- What to work on -
Every record that follows is to be copied exactly, with the pictures omitted.

Spatial reasoning data:
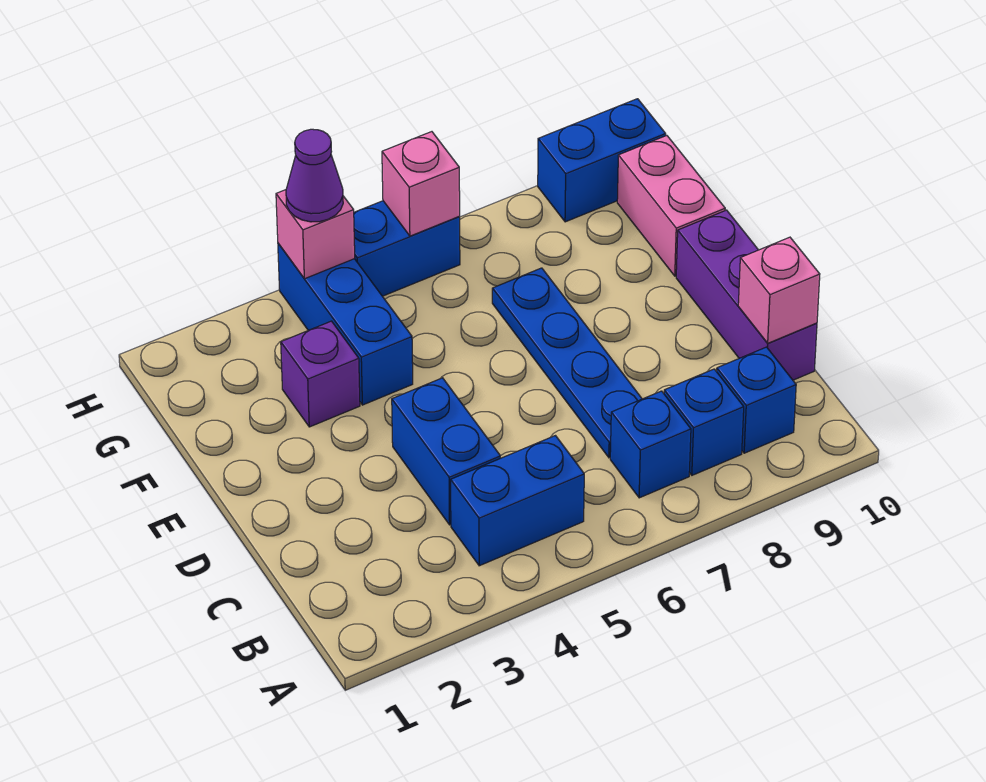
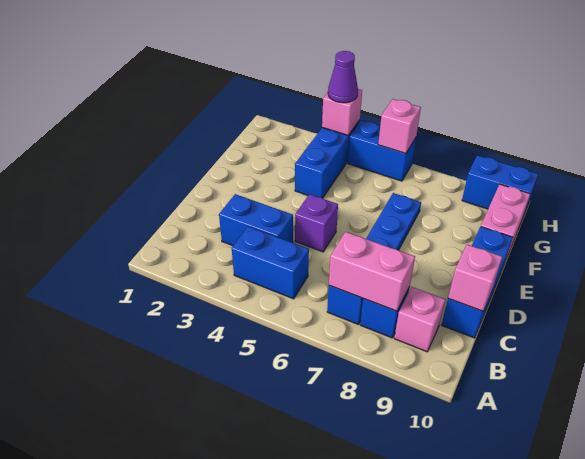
none -> pink brick B7:B8 level 2
blue brick B9 level 1 -> pink brick B9 level 1
blue brick C4:D4 level 1 -> blue brick C3:C4 level 1
purple brick C10:E10 level 1 -> blue brick C10:E10 level 1
purple brick F3 level 1 -> purple brick D5 level 1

- Result of the task -
none -> pink brick B7:B8 level 2
blue brick B9 level 1 -> pink brick B9 level 1
blue brick C4:D4 level 1 -> blue brick C3:C4 level 1
purple brick C10:E10 level 1 -> blue brick C10:E10 level 1
purple brick F3 level 1 -> purple brick D5 level 1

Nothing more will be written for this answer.